Source records ▸

——————

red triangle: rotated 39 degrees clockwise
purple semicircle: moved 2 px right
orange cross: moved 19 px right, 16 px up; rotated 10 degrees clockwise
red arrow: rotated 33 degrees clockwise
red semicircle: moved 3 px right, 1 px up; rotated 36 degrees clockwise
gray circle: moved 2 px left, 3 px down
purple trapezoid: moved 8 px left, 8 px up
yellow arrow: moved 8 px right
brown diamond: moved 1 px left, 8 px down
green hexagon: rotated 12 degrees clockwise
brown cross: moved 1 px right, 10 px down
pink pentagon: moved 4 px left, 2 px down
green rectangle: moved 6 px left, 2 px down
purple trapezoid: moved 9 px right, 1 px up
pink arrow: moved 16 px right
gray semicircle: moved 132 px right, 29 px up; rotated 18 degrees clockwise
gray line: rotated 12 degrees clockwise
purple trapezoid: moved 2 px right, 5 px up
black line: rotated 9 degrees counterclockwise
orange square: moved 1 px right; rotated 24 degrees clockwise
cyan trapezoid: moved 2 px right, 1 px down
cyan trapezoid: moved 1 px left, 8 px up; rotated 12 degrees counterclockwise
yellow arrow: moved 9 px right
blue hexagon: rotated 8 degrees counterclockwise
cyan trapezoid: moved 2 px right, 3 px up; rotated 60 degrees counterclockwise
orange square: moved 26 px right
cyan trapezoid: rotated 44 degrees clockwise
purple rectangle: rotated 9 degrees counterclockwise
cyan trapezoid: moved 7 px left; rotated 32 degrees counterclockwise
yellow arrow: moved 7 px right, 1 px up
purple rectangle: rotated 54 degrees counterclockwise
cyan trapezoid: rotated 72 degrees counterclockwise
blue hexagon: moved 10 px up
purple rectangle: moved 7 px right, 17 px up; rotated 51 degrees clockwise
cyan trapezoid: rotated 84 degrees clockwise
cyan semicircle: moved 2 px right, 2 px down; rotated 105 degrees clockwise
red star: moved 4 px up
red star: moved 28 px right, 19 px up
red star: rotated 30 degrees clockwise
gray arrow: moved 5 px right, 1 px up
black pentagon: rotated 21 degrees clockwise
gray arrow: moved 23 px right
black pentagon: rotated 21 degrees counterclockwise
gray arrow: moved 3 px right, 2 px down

——————

Requirement ▸ Please return the part of the records above that opens with the first line and closes with the line containing "purple trapezoid: moved 2 px right, 5 px up", copying every line exactly and including both ends.

Full output ▸
red triangle: rotated 39 degrees clockwise
purple semicircle: moved 2 px right
orange cross: moved 19 px right, 16 px up; rotated 10 degrees clockwise
red arrow: rotated 33 degrees clockwise
red semicircle: moved 3 px right, 1 px up; rotated 36 degrees clockwise
gray circle: moved 2 px left, 3 px down
purple trapezoid: moved 8 px left, 8 px up
yellow arrow: moved 8 px right
brown diamond: moved 1 px left, 8 px down
green hexagon: rotated 12 degrees clockwise
brown cross: moved 1 px right, 10 px down
pink pentagon: moved 4 px left, 2 px down
green rectangle: moved 6 px left, 2 px down
purple trapezoid: moved 9 px right, 1 px up
pink arrow: moved 16 px right
gray semicircle: moved 132 px right, 29 px up; rotated 18 degrees clockwise
gray line: rotated 12 degrees clockwise
purple trapezoid: moved 2 px right, 5 px up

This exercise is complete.